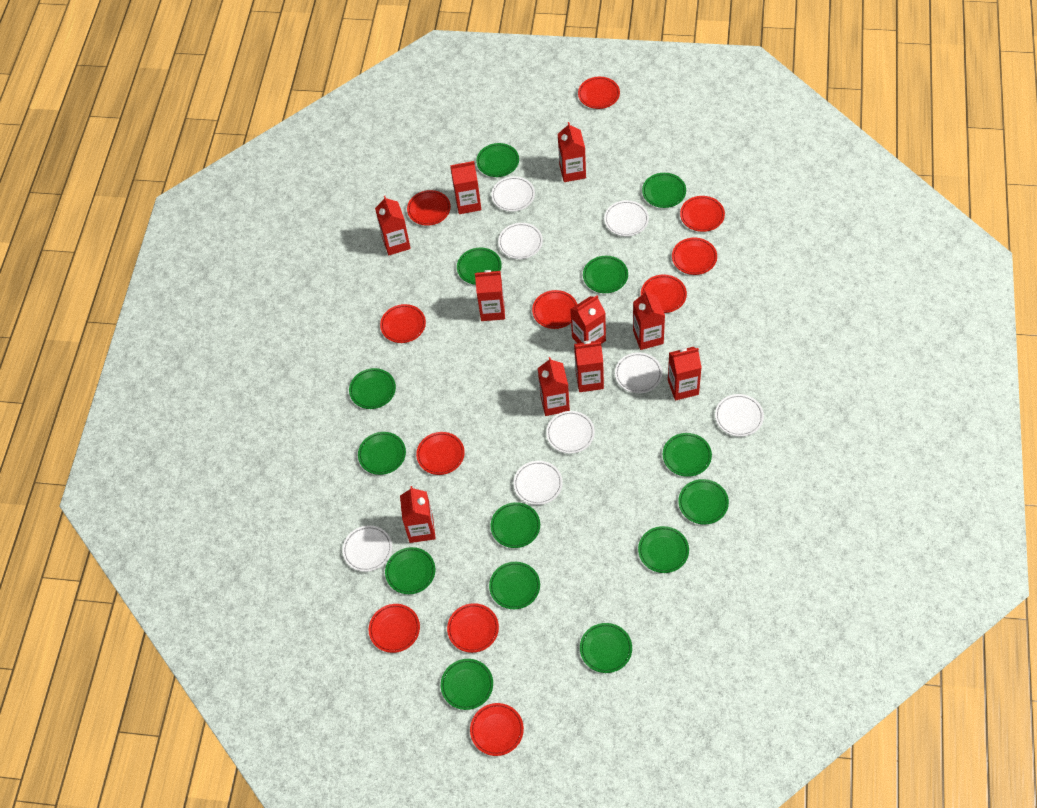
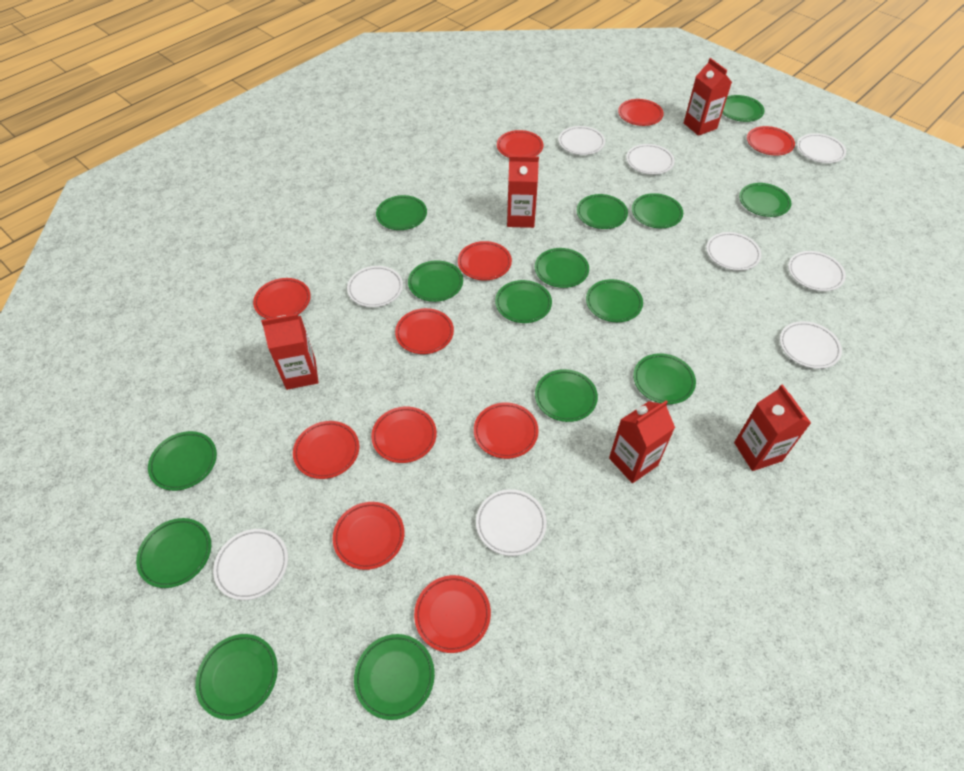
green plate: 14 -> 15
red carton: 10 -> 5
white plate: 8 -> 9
==
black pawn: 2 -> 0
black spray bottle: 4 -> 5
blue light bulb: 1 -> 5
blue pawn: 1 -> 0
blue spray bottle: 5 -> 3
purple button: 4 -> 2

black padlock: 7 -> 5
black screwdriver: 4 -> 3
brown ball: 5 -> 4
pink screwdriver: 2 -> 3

◆ **TASK DETAILS**
Which lines of the records above contain the word "screwdriver"? Report each one in full.

◆ **OUTPUT OF THE TASK**
black screwdriver: 4 -> 3
pink screwdriver: 2 -> 3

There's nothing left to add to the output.